Task brief
Say nothing but the number of lines below in which the string "green" appears.

Start of Extracted records

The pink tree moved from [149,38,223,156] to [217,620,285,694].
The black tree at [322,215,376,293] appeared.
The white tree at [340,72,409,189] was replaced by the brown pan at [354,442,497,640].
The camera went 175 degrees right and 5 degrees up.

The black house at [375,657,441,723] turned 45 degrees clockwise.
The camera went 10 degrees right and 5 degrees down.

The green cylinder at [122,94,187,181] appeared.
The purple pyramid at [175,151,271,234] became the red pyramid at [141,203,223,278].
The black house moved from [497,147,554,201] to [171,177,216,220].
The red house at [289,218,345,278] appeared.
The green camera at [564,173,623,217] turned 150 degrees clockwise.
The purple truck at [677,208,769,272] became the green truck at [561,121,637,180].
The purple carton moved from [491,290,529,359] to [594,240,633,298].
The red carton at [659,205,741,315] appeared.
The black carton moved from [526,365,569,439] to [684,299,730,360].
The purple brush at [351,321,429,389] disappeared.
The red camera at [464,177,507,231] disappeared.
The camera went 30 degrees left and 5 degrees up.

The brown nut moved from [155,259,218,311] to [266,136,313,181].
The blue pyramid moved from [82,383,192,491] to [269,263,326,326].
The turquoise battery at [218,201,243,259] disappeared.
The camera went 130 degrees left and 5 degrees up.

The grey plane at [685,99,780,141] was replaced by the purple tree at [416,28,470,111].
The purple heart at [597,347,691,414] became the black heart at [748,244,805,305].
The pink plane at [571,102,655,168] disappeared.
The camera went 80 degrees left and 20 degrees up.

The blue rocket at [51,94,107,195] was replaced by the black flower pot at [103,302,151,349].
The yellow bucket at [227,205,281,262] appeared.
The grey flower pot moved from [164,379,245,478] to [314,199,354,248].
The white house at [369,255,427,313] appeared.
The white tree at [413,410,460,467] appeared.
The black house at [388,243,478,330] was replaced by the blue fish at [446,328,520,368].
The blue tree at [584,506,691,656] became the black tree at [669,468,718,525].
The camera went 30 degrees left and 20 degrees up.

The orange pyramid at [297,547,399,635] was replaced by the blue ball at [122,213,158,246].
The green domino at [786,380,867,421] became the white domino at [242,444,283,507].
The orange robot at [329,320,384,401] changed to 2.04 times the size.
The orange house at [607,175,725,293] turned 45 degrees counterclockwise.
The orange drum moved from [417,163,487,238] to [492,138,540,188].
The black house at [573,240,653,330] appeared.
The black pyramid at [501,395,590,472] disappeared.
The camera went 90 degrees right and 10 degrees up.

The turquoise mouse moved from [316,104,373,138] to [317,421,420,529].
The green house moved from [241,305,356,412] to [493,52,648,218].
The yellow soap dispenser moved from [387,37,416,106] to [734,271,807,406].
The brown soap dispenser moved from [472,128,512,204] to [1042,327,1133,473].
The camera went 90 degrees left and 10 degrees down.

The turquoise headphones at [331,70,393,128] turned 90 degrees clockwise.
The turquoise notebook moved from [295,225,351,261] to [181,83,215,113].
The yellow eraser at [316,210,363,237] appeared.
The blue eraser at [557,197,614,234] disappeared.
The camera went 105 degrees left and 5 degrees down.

End of Extracted records

Result of this exercise
5